[[ The records open ]]

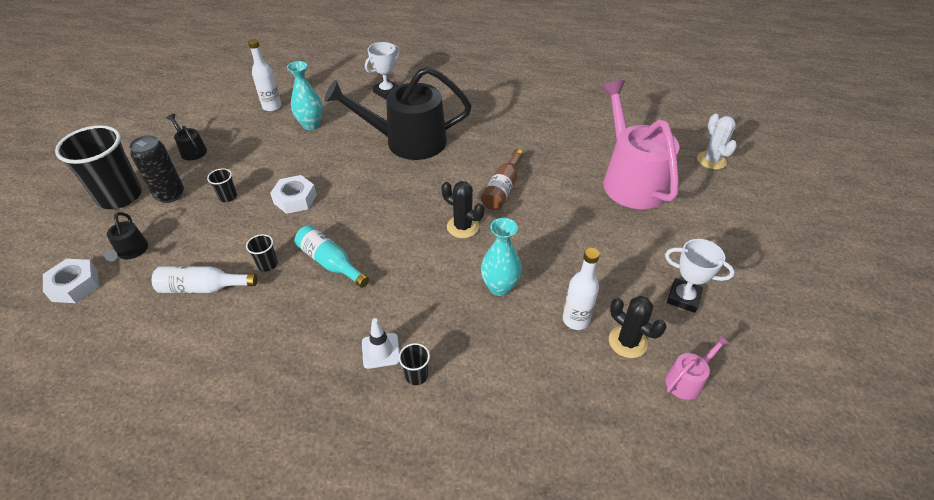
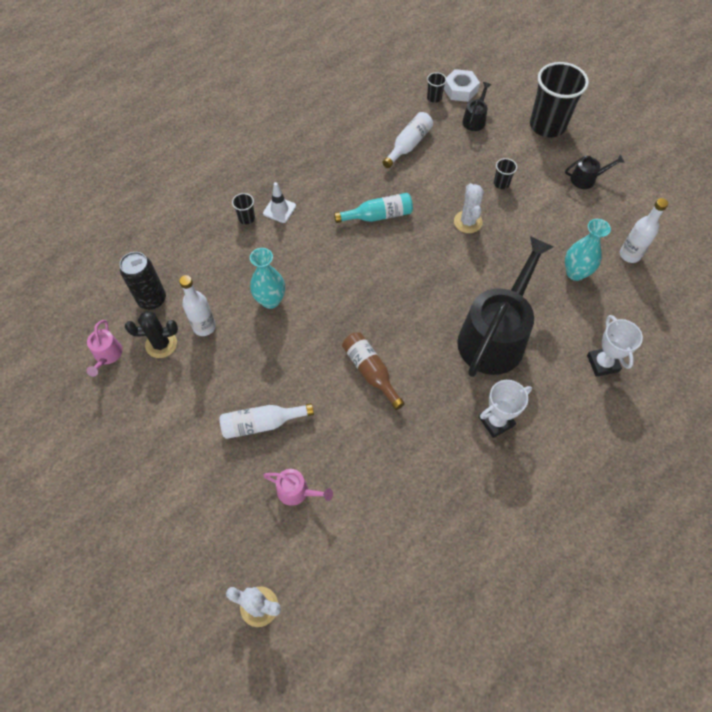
camera: 125 degrees right, 15 degrees up
(131, 251) = (475, 120): black watering can -> black watering can turned 90 degrees clockwise
(170, 195) = (529, 152): black can -> black can (152, 299)
(267, 264) = (404, 182): black cup -> black cup (434, 98)
(295, 199) = (468, 222): white nut -> white cactus
(462, 227) = (348, 314): black cactus -> none
(610, 225) = (262, 423): none -> white bottle
(631, 180) = (297, 491): pink watering can -> pink watering can, size x0.42
(683, 298) = (155, 412): white trophy -> white trophy (496, 421)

[[ The records closed ]]

* [Task brief] The string to find is "degrees"; copy every line of the listing that has it.

* [Your solution]
camera: 125 degrees right, 15 degrees up
(131, 251) = (475, 120): black watering can -> black watering can turned 90 degrees clockwise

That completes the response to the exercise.